EXERCISE REQUIREMENTS: Find "(231, 159) = (422, 66): turquoise" in the records that follow; print that line and each subsequent line through the last one, verbatim and with nothing added.

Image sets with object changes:
>>>
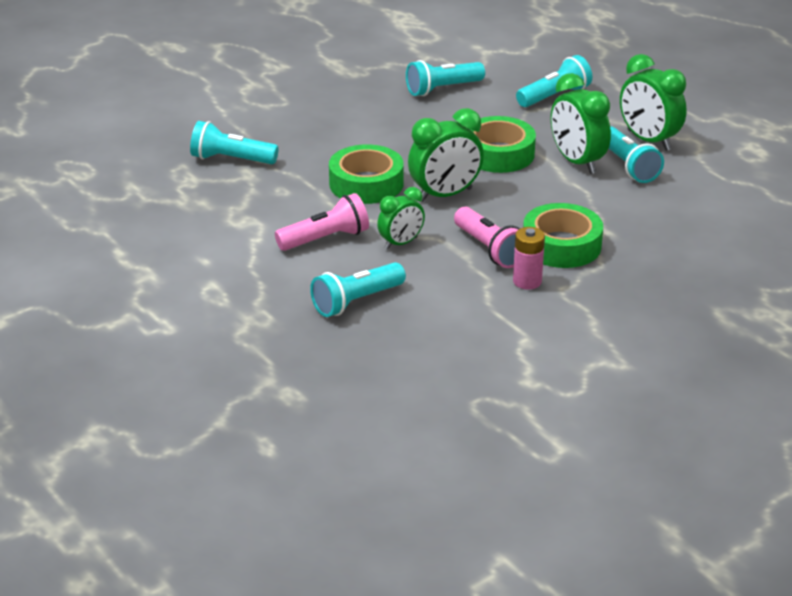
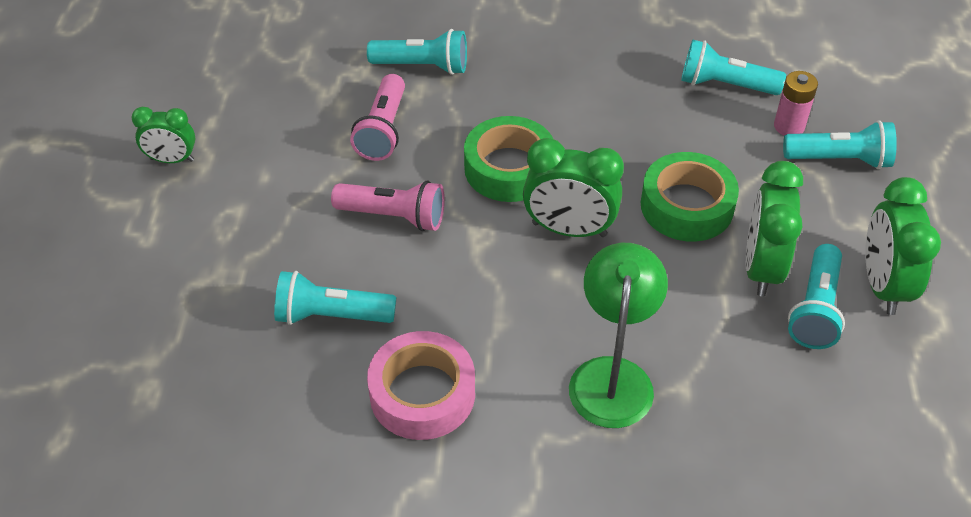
camera: 40 degrees right, 15 degrees up
(231, 159) = (422, 66): turquoise flashlight -> turquoise flashlight turned 135 degrees clockwise
(401, 243) = (455, 267): green clock -> green clock (172, 160)
(466, 306) = (422, 394): none -> pink tape
(489, 249) = (531, 332): pink flashlight -> pink flashlight (383, 130)
(527, 281) = (520, 402): pink battery -> pink battery (789, 126)
(561, 245) = (612, 376): green tape -> green lamp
<<<
OUTPUT FOR THIS TASK:
(231, 159) = (422, 66): turquoise flashlight -> turquoise flashlight turned 135 degrees clockwise
(401, 243) = (455, 267): green clock -> green clock (172, 160)
(466, 306) = (422, 394): none -> pink tape
(489, 249) = (531, 332): pink flashlight -> pink flashlight (383, 130)
(527, 281) = (520, 402): pink battery -> pink battery (789, 126)
(561, 245) = (612, 376): green tape -> green lamp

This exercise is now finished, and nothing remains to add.